* _WHAT IS BEING ASKED_
Go through the records and filter out every line lacking the word "headphones"; copy the lines that remain.

(Coordinate-based change listings)
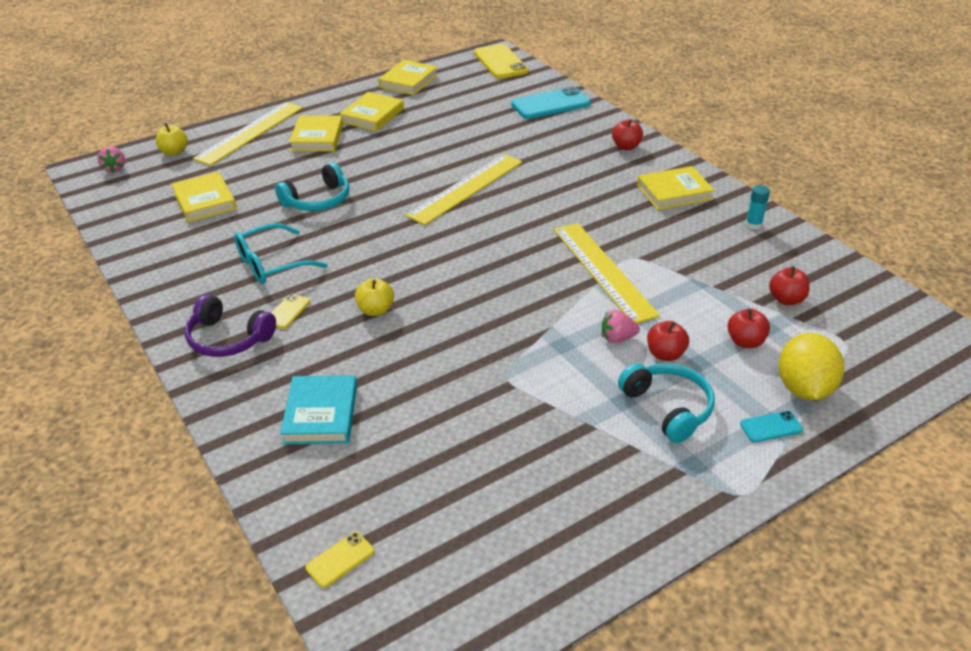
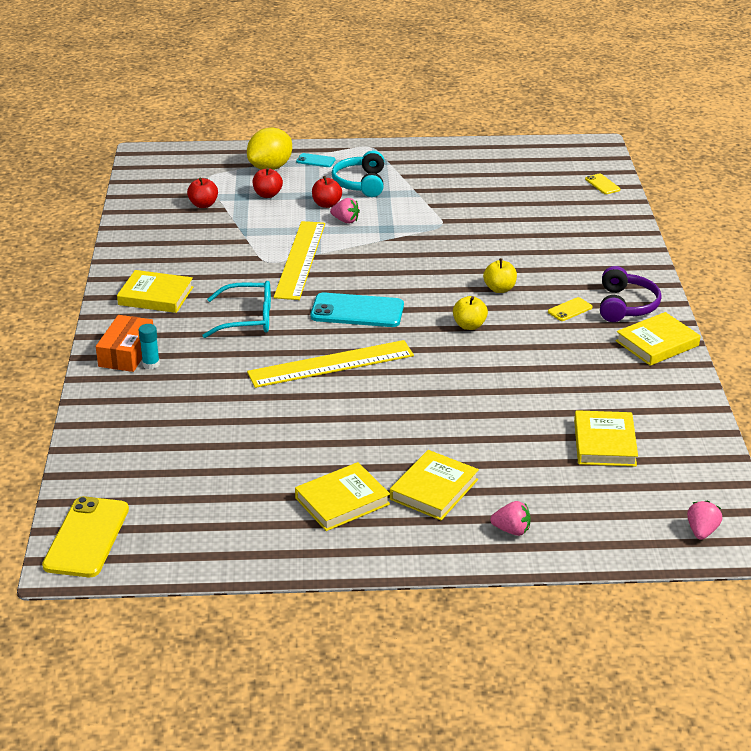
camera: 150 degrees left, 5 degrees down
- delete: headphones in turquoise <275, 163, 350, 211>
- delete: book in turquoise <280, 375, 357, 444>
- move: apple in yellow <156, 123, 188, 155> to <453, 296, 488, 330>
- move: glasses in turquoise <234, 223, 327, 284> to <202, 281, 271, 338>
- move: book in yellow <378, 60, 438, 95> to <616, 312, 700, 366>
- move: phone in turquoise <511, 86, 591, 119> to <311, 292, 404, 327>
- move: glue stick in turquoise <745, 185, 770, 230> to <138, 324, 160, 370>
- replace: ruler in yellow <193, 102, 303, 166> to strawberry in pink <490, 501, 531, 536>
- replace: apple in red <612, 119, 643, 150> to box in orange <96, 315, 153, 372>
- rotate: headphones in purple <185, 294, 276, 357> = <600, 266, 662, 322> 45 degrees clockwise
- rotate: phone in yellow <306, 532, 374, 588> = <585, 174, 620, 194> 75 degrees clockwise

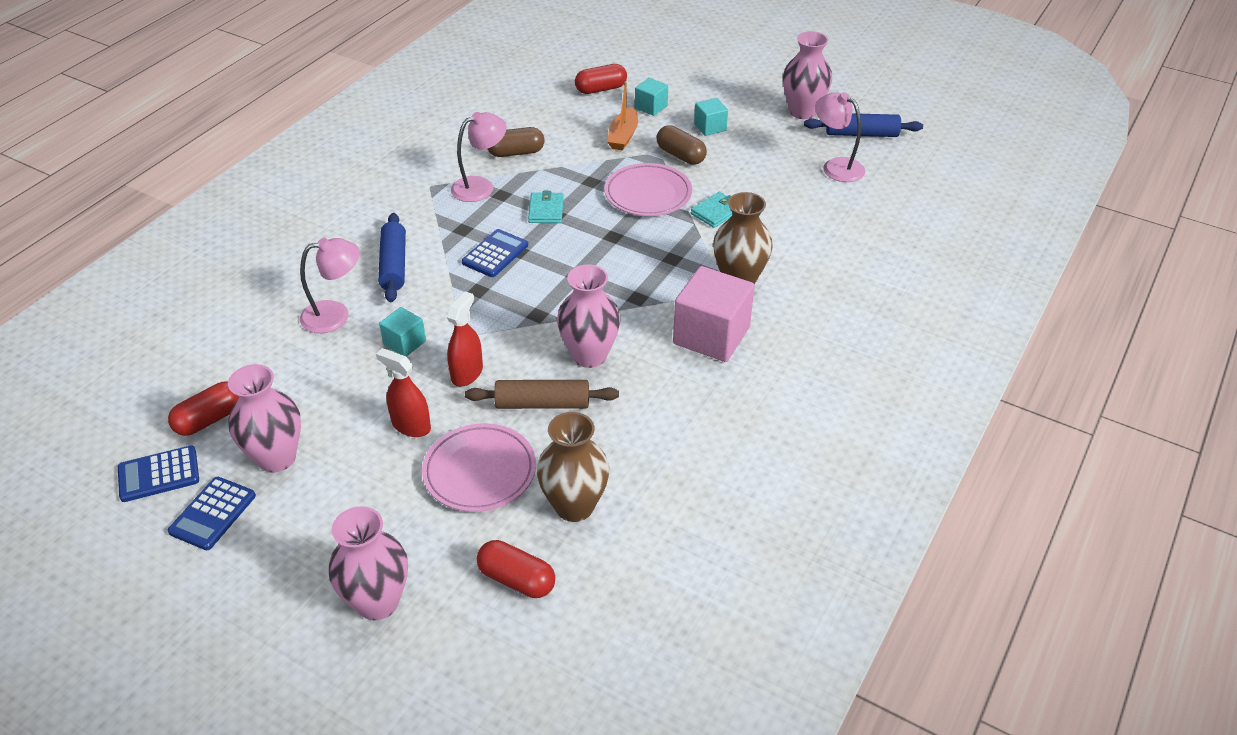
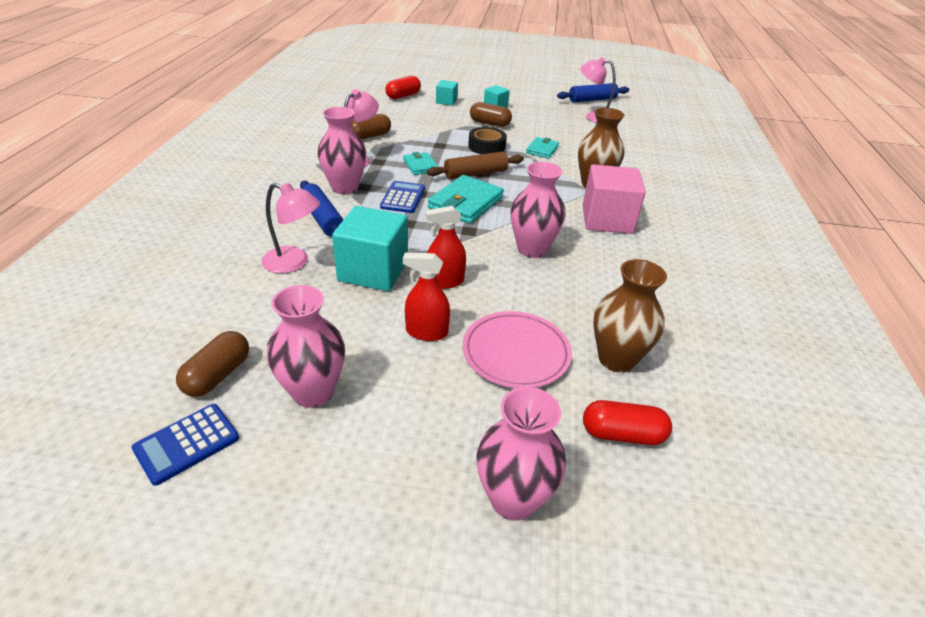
camera: 25 degrees left, 5 degrees down
- delete: calculator in blue <167, 477, 256, 550>
- delete: boat in orange <607, 82, 638, 150>
- insert: wallet in turquoise <428, 175, 504, 224>
- move: rolling pin in brown <465, 380, 619, 409> to <427, 151, 524, 179>
- move: vase in pink <783, 31, 832, 119> to <317, 107, 367, 194>
- replace: plate in pink <604, 163, 692, 216> to tape in black <468, 127, 507, 154>
- recolor: capsule in red <168, 382, 239, 436> to capsule in brown <176, 331, 249, 397>
- rotate: lamp in pink <300, 238, 360, 333> = <261, 183, 320, 273> 60 degrees clockwise
- rotate: spray bottle in red <447, 292, 483, 386> = <426, 206, 466, 289> 105 degrees counterclockwise
- resize: cube in turquoise <379, 307, 426, 357> = <332, 206, 408, 291> x1.94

* _RESPONSE_
- delete: headphones in turquoise <275, 163, 350, 211>
- rotate: headphones in purple <185, 294, 276, 357> = <600, 266, 662, 322> 45 degrees clockwise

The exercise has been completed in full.